SUPPLIED RECORDS:
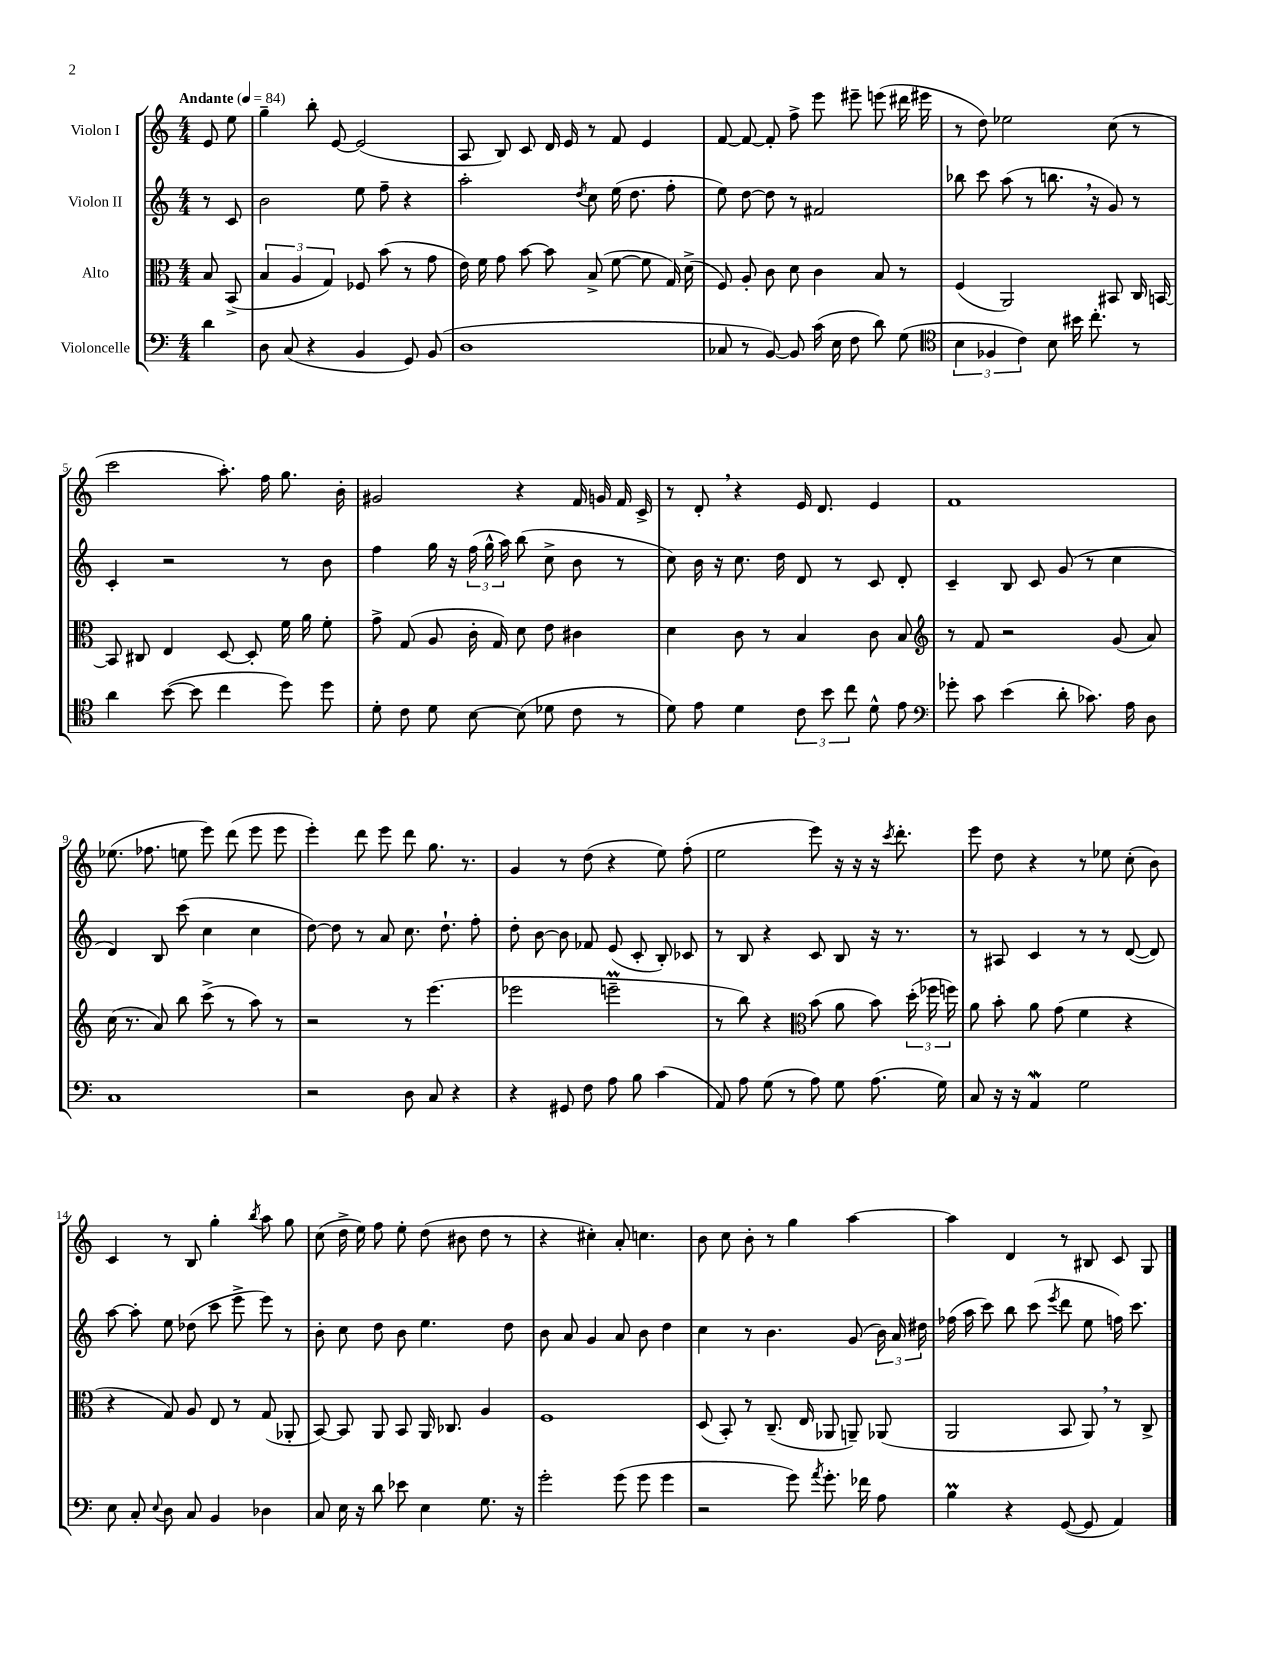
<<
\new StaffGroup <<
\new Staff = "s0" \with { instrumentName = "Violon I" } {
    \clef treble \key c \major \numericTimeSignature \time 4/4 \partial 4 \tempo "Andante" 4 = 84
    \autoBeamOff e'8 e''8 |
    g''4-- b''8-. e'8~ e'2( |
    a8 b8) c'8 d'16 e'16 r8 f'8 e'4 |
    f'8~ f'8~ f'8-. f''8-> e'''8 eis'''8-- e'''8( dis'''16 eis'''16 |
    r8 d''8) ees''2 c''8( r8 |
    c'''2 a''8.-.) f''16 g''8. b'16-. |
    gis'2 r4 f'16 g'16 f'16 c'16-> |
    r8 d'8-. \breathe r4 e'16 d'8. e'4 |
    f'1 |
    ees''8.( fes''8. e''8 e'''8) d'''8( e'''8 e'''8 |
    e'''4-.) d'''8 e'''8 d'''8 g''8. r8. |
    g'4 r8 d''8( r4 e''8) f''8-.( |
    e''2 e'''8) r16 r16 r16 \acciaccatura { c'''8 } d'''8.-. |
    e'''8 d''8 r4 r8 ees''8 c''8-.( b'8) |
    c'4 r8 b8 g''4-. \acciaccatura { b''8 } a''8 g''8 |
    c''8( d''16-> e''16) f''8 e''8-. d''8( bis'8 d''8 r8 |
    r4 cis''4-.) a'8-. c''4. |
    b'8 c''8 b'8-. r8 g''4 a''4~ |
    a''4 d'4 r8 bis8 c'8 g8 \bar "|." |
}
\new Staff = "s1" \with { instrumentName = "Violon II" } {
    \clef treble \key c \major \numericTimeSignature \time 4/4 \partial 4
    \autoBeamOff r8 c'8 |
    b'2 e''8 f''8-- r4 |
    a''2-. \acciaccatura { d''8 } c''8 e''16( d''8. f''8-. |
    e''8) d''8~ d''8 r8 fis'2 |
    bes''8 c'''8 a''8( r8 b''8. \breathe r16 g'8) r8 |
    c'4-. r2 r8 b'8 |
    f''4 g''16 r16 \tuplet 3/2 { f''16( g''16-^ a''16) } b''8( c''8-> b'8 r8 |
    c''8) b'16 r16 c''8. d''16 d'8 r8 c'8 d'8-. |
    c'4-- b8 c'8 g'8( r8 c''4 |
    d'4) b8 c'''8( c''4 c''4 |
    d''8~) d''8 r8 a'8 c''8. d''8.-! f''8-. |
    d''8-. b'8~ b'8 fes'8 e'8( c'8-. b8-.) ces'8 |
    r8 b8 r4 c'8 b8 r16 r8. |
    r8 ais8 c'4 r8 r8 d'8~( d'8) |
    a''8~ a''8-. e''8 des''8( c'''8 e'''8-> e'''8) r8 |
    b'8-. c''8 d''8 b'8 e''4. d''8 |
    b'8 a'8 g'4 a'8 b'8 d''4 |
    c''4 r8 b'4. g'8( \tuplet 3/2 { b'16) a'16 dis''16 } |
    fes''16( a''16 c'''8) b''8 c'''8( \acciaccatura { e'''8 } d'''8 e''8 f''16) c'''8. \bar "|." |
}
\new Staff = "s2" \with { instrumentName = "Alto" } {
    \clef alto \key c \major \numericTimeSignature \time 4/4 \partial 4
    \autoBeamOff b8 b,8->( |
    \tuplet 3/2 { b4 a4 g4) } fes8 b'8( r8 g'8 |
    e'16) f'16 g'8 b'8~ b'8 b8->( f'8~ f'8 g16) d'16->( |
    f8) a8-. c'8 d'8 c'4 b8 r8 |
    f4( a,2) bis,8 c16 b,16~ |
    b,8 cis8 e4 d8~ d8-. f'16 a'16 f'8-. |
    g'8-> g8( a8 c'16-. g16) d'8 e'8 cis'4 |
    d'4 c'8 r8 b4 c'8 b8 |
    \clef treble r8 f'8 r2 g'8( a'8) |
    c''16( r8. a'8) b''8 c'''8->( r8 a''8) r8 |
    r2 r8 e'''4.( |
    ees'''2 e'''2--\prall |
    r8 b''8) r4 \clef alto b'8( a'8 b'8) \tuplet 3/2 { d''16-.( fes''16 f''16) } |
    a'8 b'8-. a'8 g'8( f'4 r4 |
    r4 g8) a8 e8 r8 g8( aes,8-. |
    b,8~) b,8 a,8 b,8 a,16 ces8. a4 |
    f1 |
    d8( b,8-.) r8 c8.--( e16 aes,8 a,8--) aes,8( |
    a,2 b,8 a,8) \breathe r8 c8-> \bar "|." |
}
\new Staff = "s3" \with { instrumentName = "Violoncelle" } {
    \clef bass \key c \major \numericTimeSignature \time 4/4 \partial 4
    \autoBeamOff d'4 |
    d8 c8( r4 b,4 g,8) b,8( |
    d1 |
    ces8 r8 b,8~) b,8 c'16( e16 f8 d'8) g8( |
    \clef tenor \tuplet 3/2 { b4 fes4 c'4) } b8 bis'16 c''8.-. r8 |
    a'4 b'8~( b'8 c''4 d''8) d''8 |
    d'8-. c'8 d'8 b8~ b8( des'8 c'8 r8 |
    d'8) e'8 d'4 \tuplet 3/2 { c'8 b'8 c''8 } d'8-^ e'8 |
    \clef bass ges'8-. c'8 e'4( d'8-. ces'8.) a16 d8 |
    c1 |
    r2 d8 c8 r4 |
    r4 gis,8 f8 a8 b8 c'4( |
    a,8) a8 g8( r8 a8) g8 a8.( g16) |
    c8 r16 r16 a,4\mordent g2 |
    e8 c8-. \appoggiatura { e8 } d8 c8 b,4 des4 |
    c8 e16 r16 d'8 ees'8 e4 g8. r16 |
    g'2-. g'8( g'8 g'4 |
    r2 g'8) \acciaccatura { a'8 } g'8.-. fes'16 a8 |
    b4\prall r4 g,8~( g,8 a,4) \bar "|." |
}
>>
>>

--

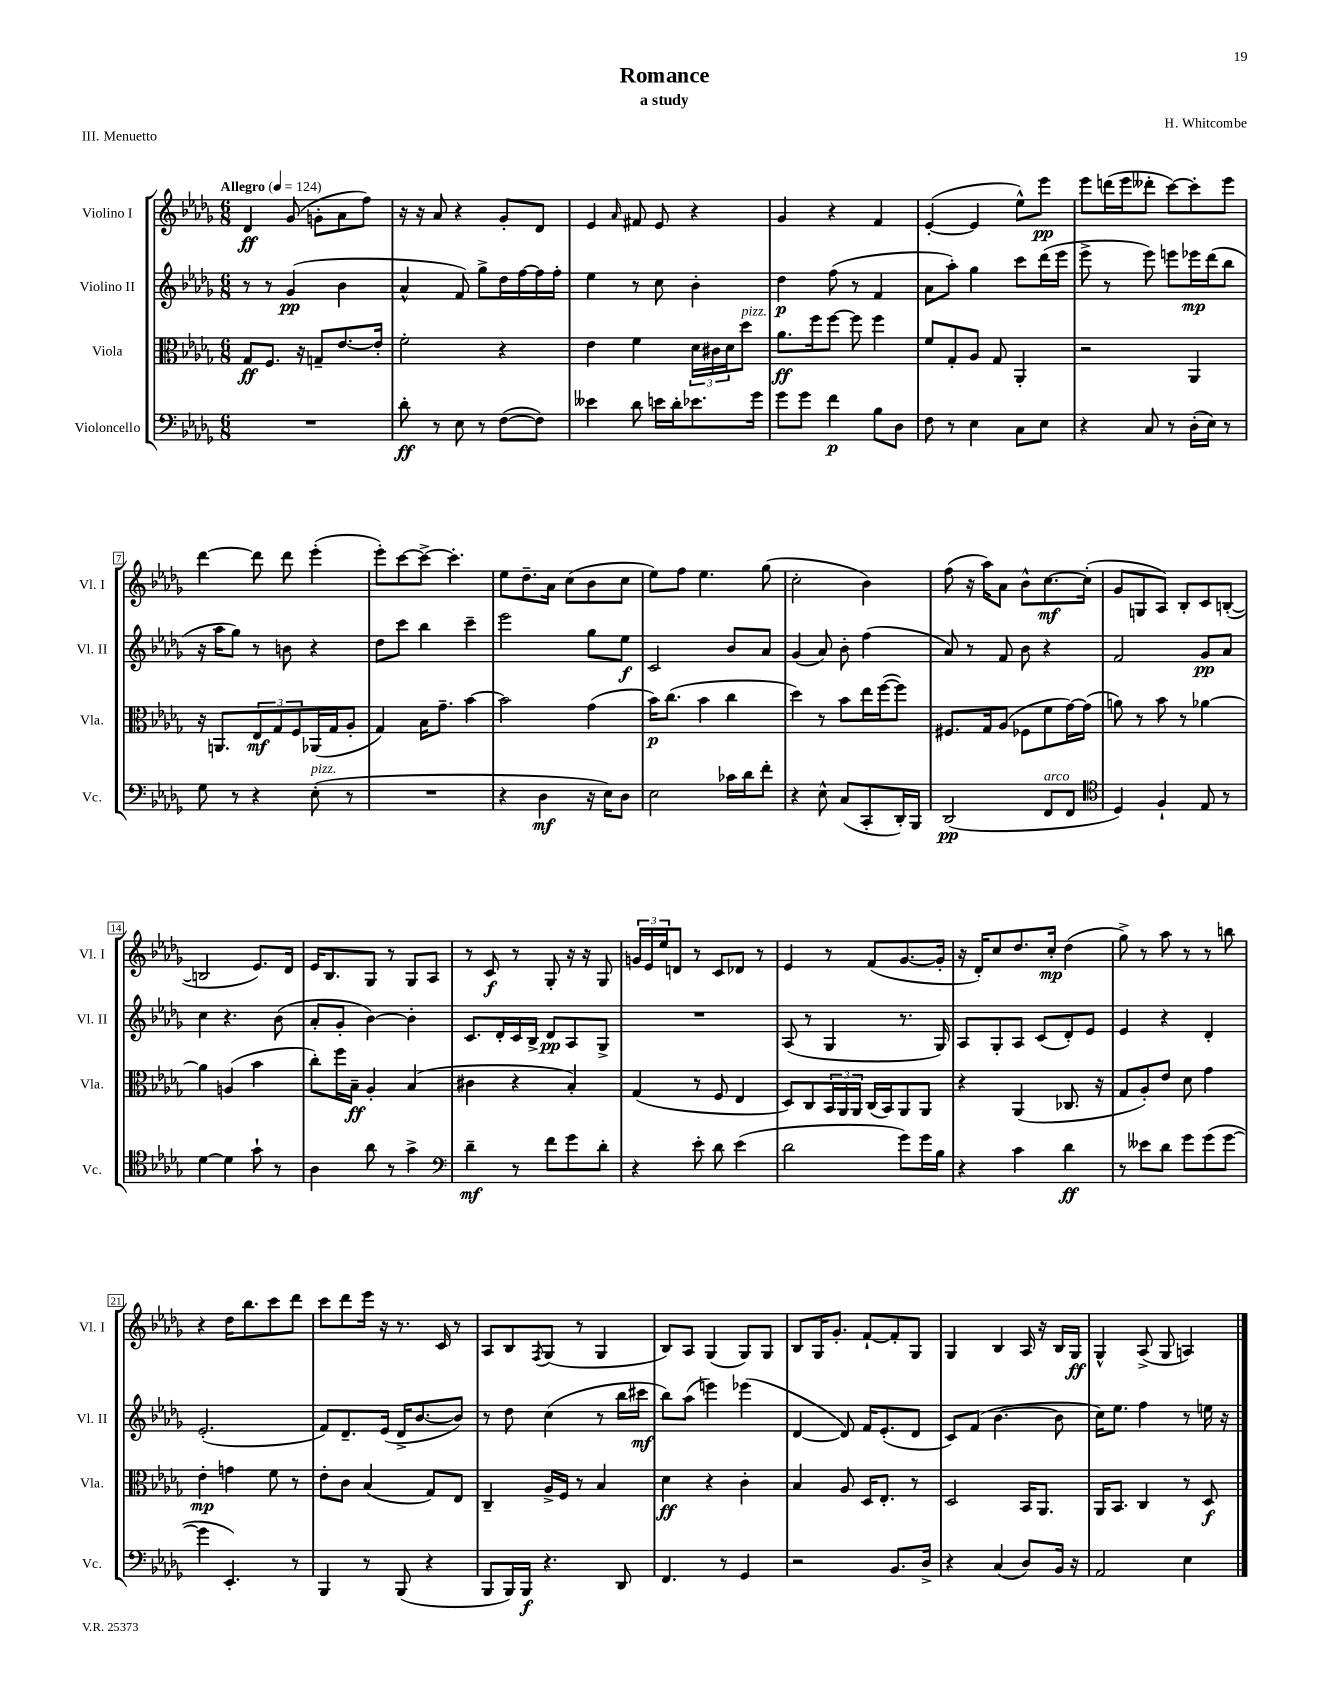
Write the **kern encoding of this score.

SHORT TASK: Locate each line in the items that contains the string "autoBeamOff", treating uppercase and lowercase letters as distinct, and copy every such line.

EXERCISE SOLUTION:
    \autoBeamOff e'8 e''8 |
    \autoBeamOff r8 c'8 |
    \autoBeamOff b8 b,8->( |
    \autoBeamOff d'4 |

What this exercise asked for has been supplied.